• [What you will do] Look at each line below and tally those holding "down"; answer with that figure and nothing else.

• [Source material]

---

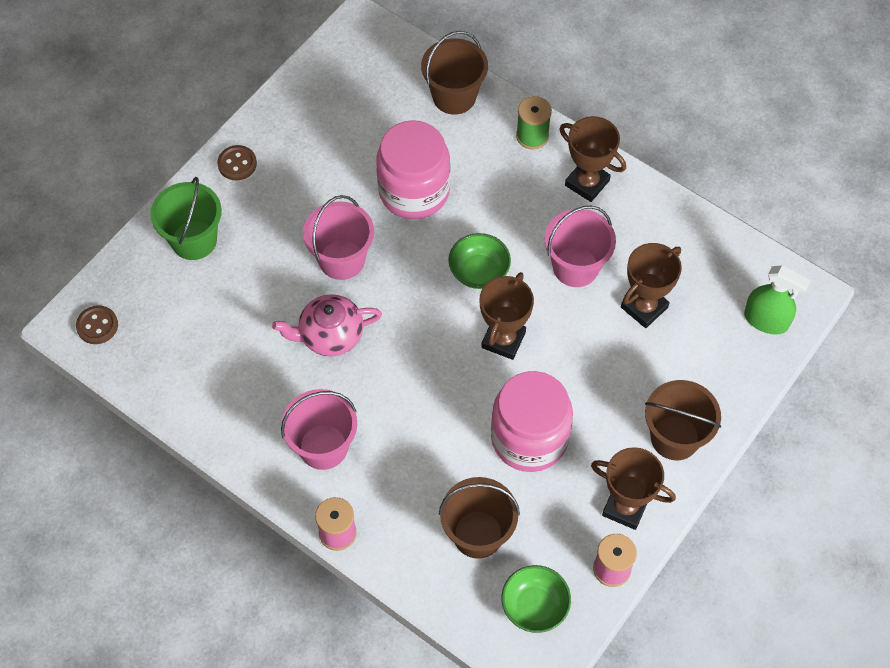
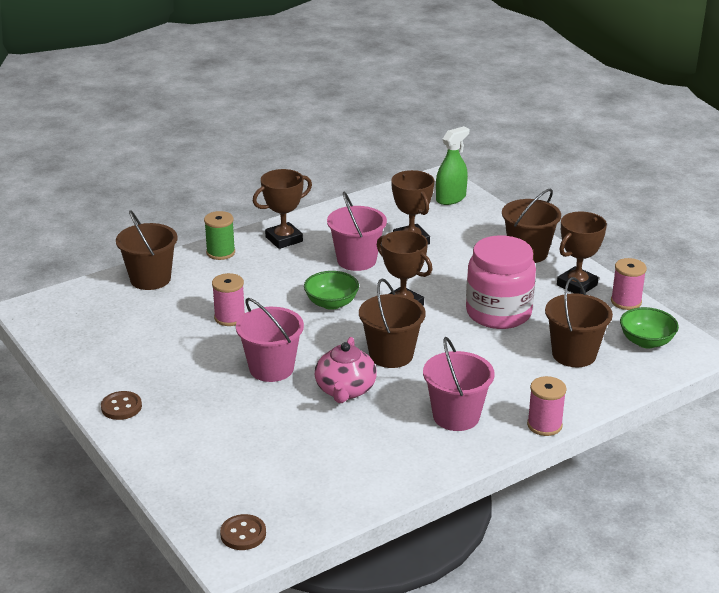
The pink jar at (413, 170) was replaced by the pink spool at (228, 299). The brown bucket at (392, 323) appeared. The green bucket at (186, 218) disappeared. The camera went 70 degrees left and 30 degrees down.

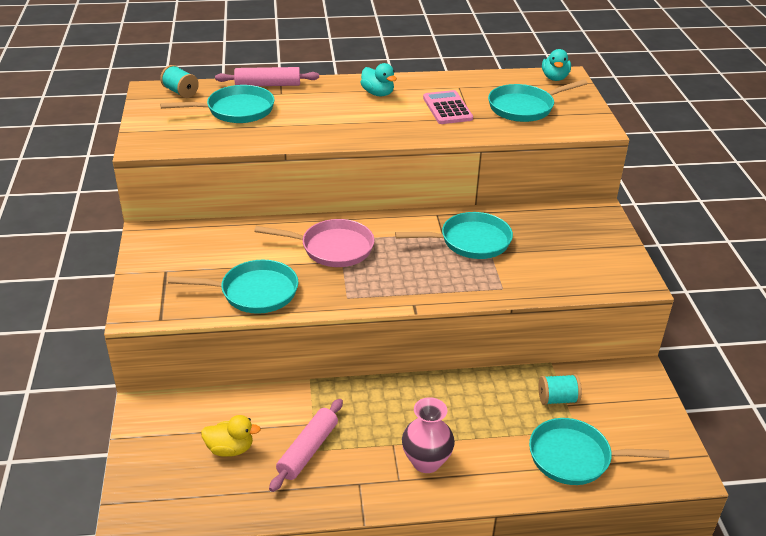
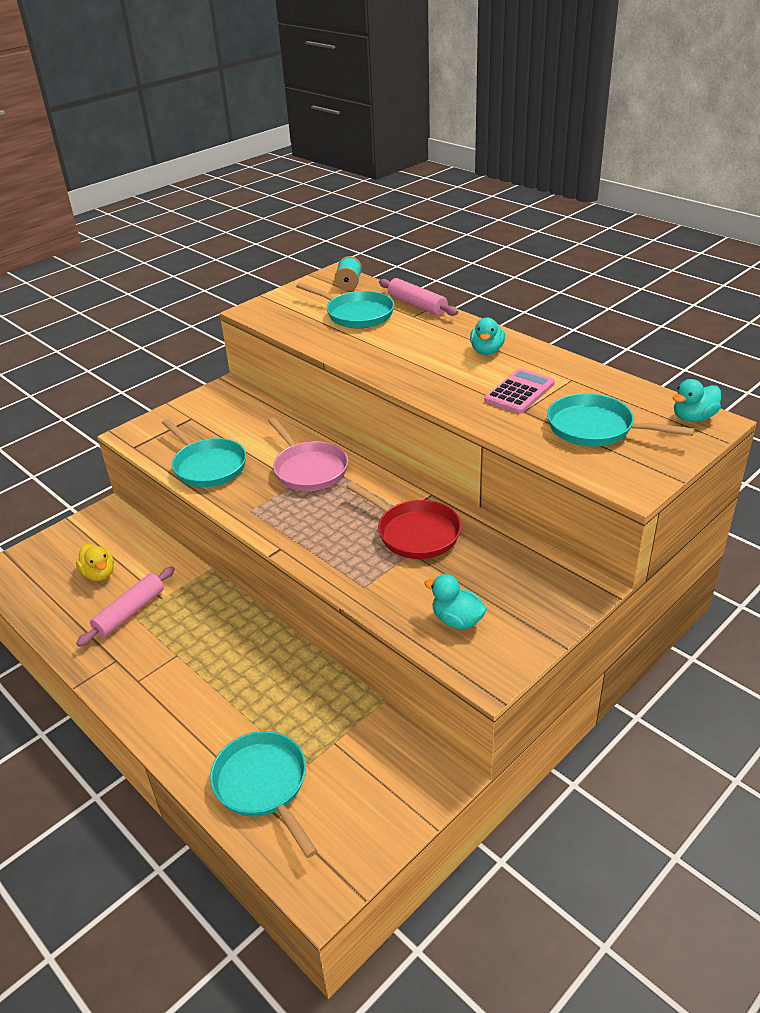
The pink rolling pin at (306, 445) turned 45 degrees counterclockwise. The turquoise pan at (454, 235) became the red pan at (404, 520). The turquoise duck at (455, 601) appeared. The pink vase at (428, 435) disappeared. The turquoise spool at (560, 389) disappeared. The camera went 55 degrees right and 0 degrees up.

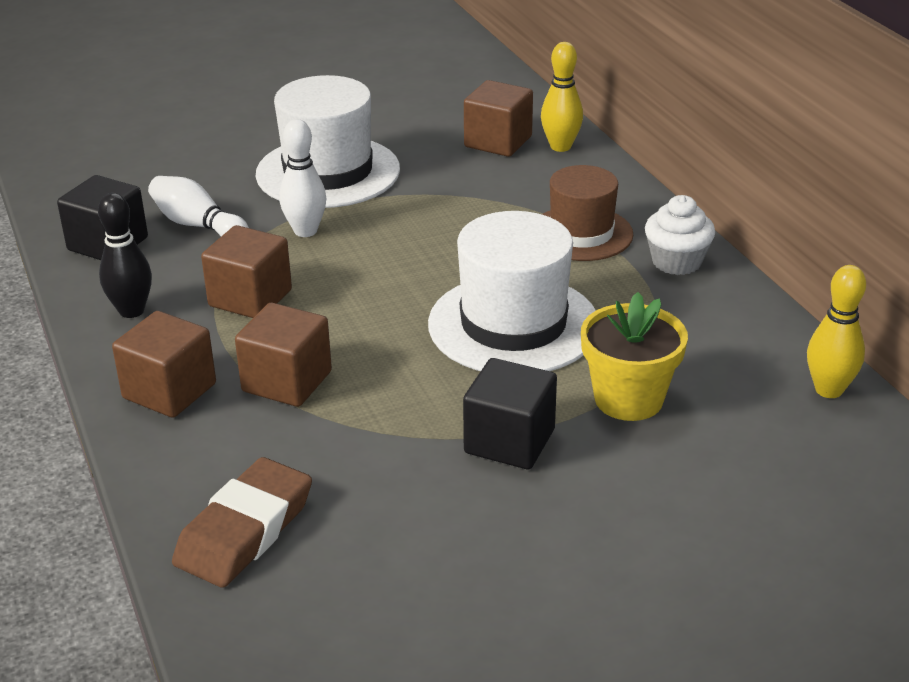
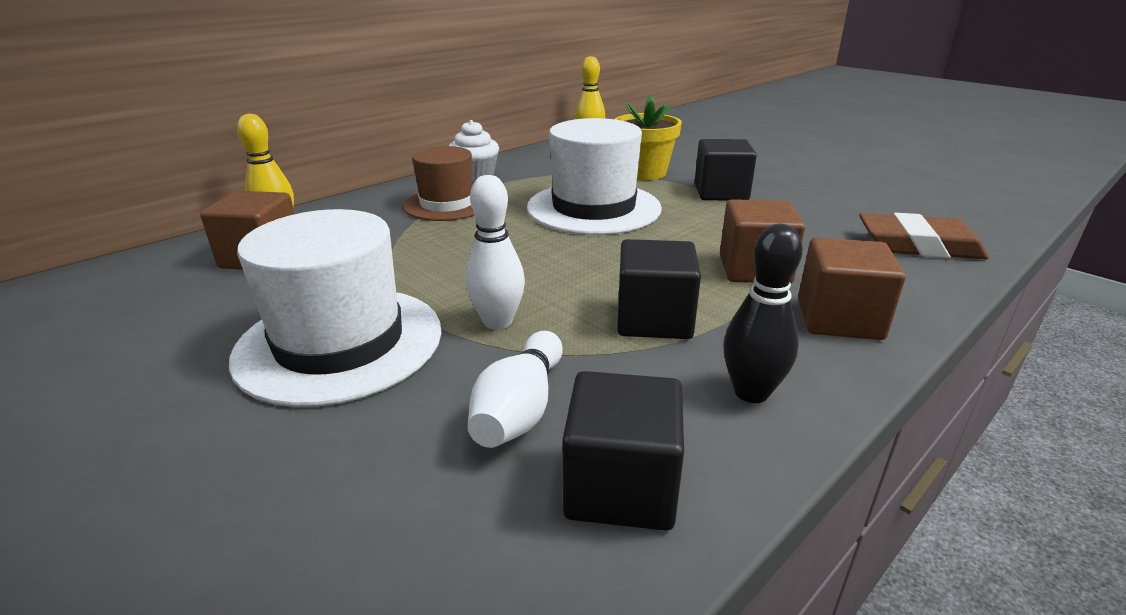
The brown cube at (246, 271) became the black cube at (659, 289). The camera went 110 degrees left and 5 degrees down.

---

• [Response box] 2